### PROBLEM DETAILS
Find every line of the listing below where "round" appears, and copy it.

### SUPPLIED MATERIAL
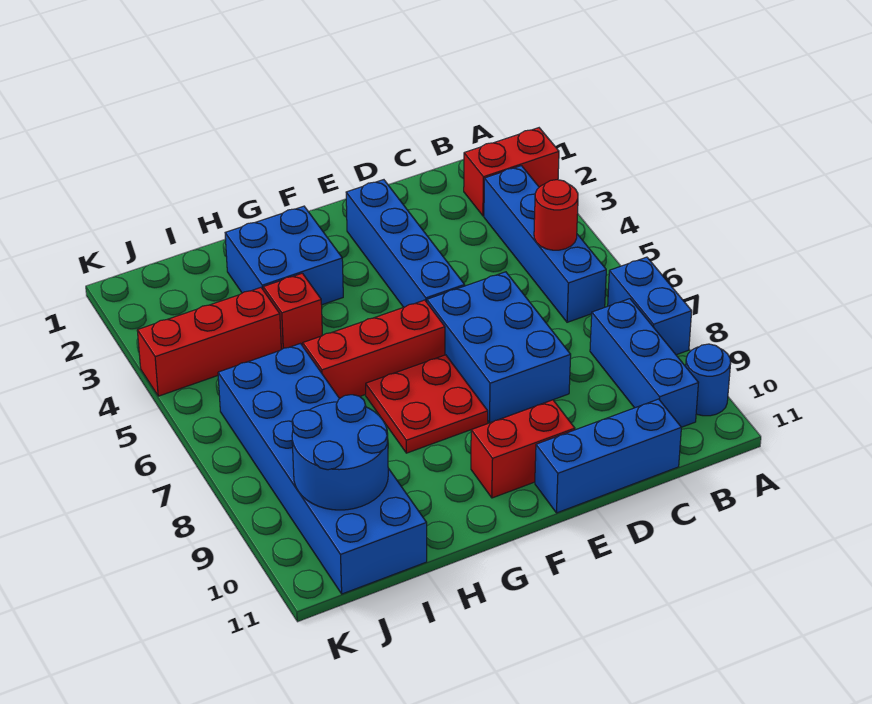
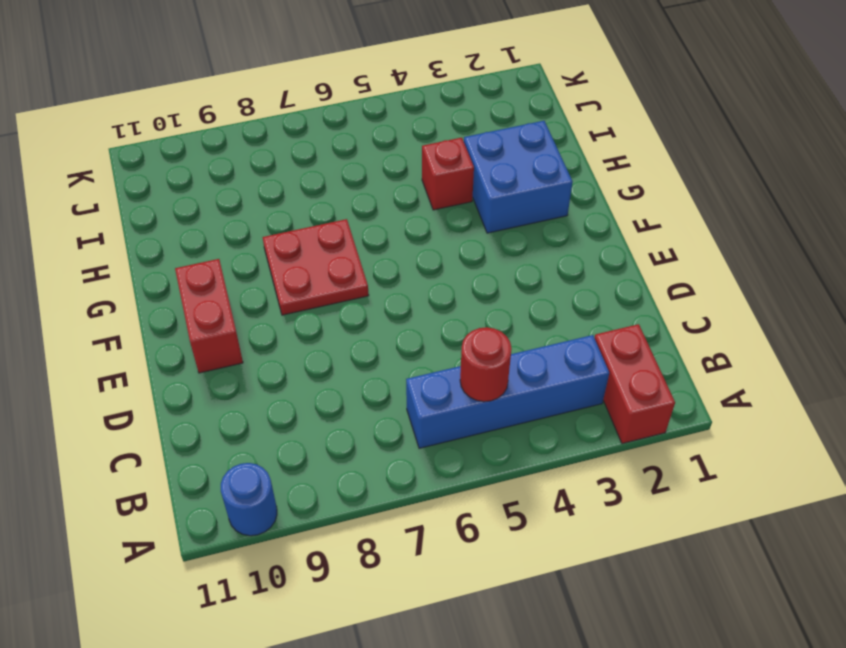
none -> blue 1x2 brick [608,257,692,355]
none -> blue 1x3 brick [590,299,698,427]
none -> blue 1x3 brick [535,399,681,513]

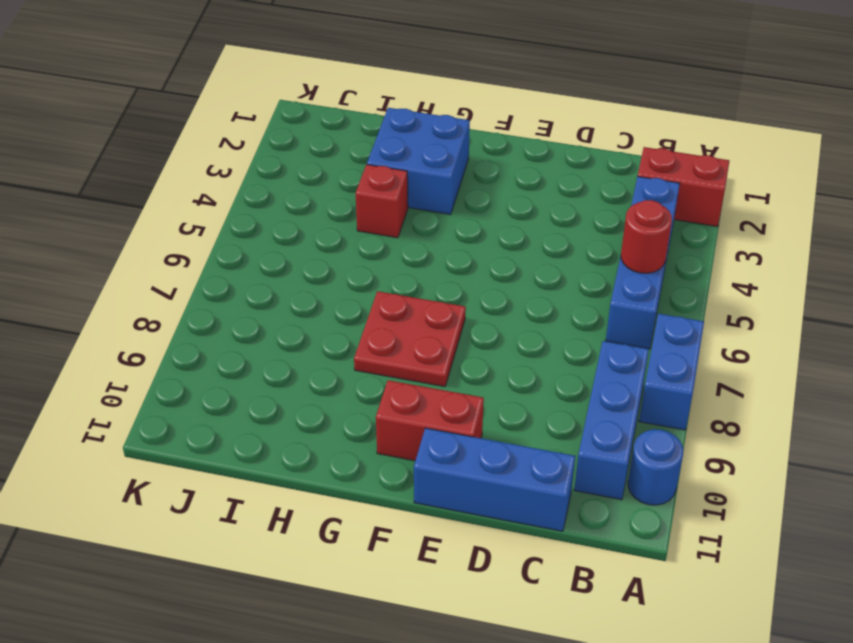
none -> blue 2x3 brick [427,272,571,423]
none -> blue 1x4 brick [346,180,465,307]
none -> red 1x3 brick [303,300,445,399]

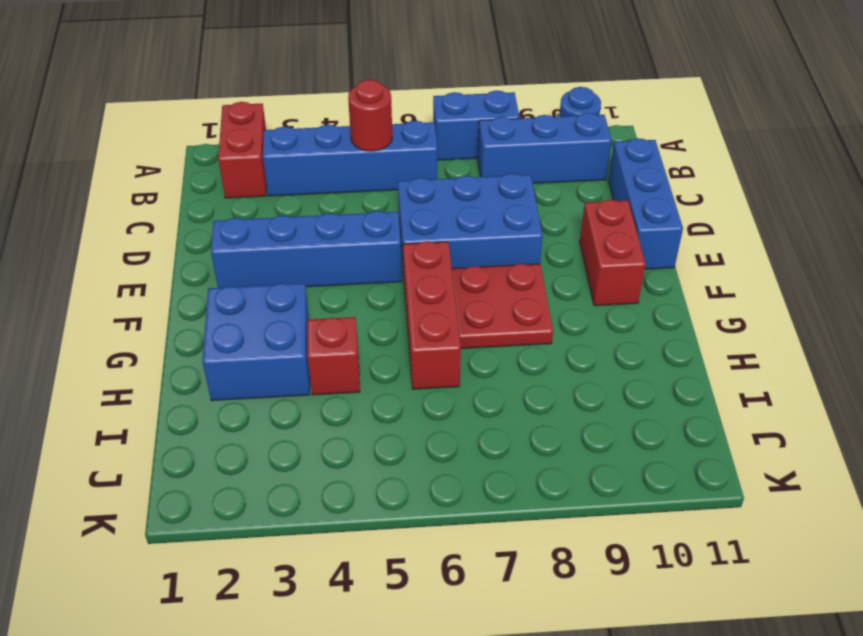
none -> red 1x3 brick [137,288,281,396]
none -> blue 2x6 brick [218,344,427,594]
none -> blue 2x2 round brick [292,395,388,510]

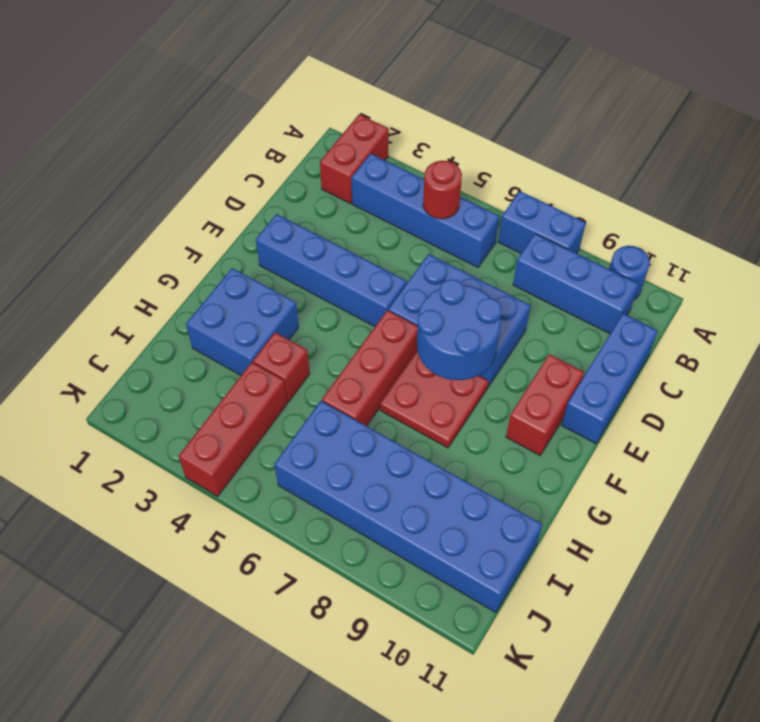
blue 2x2 round brick [417,279,502,380] -> blue 2x2 round brick moved to [292,395,388,510]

### WRITTEN SOLUTION
none -> blue 2x2 round brick [292,395,388,510]
blue 2x2 round brick [417,279,502,380] -> blue 2x2 round brick moved to [292,395,388,510]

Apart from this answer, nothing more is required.